Entries provided below:
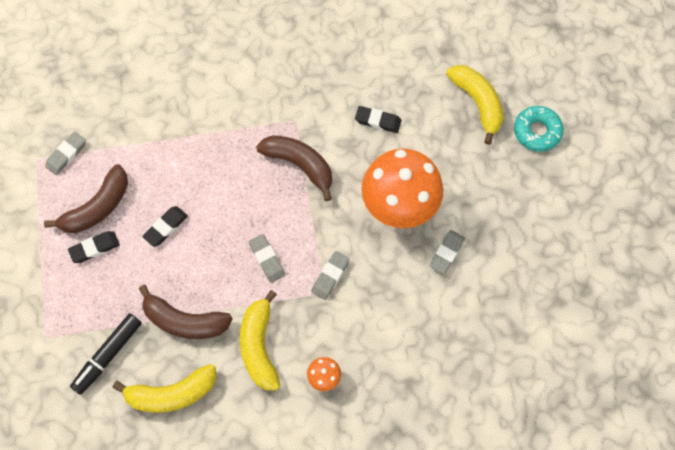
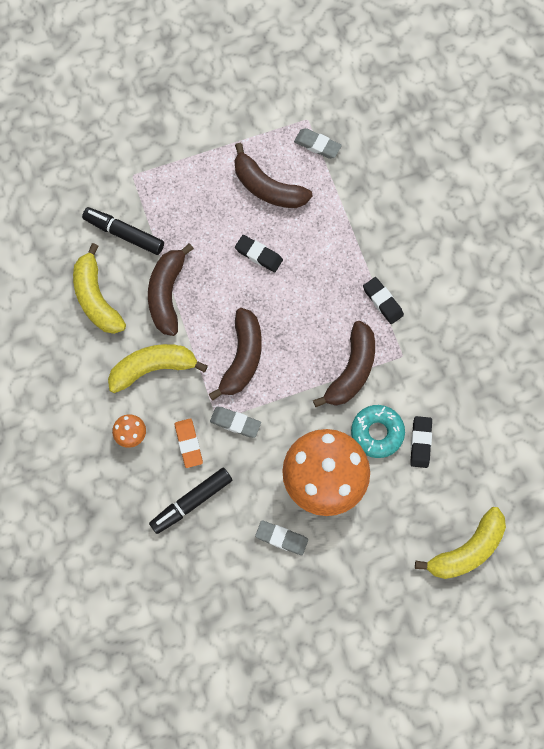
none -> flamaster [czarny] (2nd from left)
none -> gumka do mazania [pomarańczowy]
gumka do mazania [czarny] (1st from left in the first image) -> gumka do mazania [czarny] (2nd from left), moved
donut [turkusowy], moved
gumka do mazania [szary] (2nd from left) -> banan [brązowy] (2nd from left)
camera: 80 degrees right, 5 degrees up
End of Entries provided.
- **Your instructions**
Set down the lines above exactly as written. Begin at the line containing "gumka do mazania [czarny] (1st" and stop after the last line.

- **Result of this task**
gumka do mazania [czarny] (1st from left in the first image) -> gumka do mazania [czarny] (2nd from left), moved
donut [turkusowy], moved
gumka do mazania [szary] (2nd from left) -> banan [brązowy] (2nd from left)
camera: 80 degrees right, 5 degrees up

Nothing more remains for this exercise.